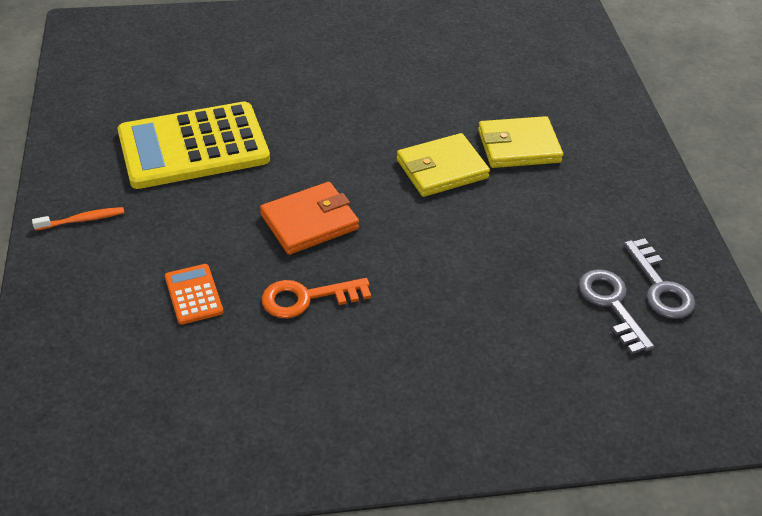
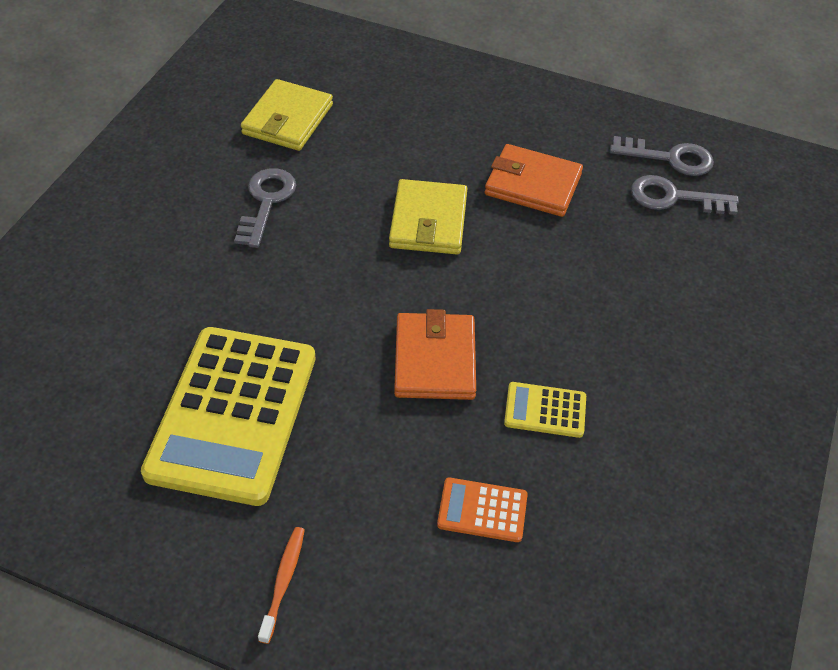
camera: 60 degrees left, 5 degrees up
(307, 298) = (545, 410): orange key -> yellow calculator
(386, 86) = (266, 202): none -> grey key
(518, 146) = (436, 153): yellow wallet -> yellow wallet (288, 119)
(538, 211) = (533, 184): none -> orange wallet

§ §

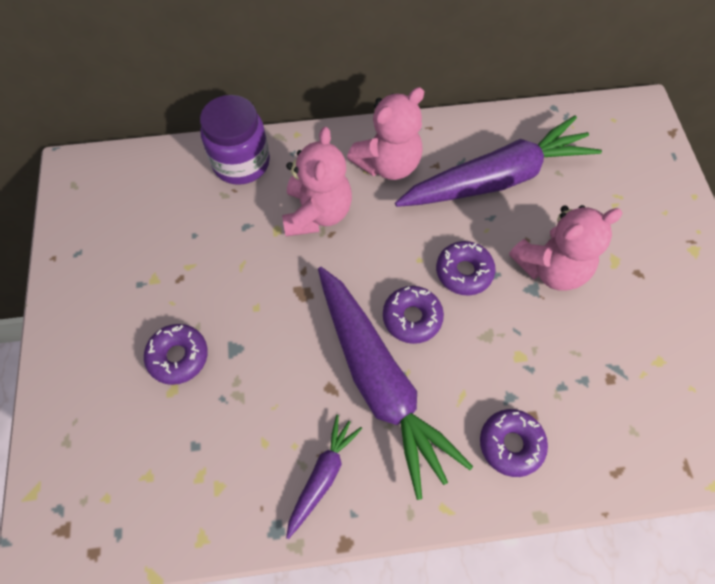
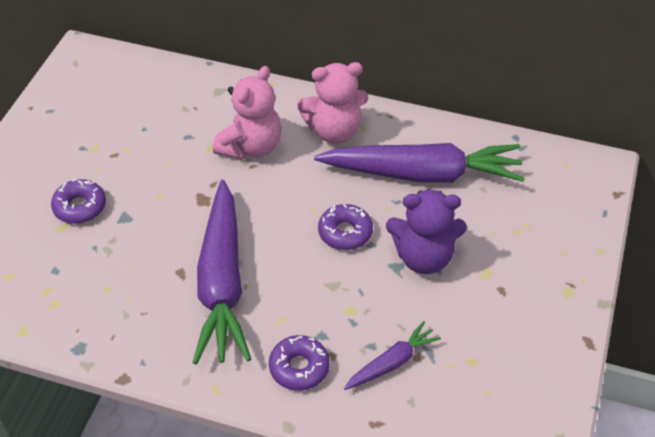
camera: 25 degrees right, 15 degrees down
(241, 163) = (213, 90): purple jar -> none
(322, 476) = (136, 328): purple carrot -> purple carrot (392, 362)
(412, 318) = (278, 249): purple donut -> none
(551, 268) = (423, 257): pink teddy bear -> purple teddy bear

§ §

• Assigned task
Copy out the lines of the data where the word "purple" can be found.

• Solution below
(241, 163) = (213, 90): purple jar -> none
(322, 476) = (136, 328): purple carrot -> purple carrot (392, 362)
(412, 318) = (278, 249): purple donut -> none
(551, 268) = (423, 257): pink teddy bear -> purple teddy bear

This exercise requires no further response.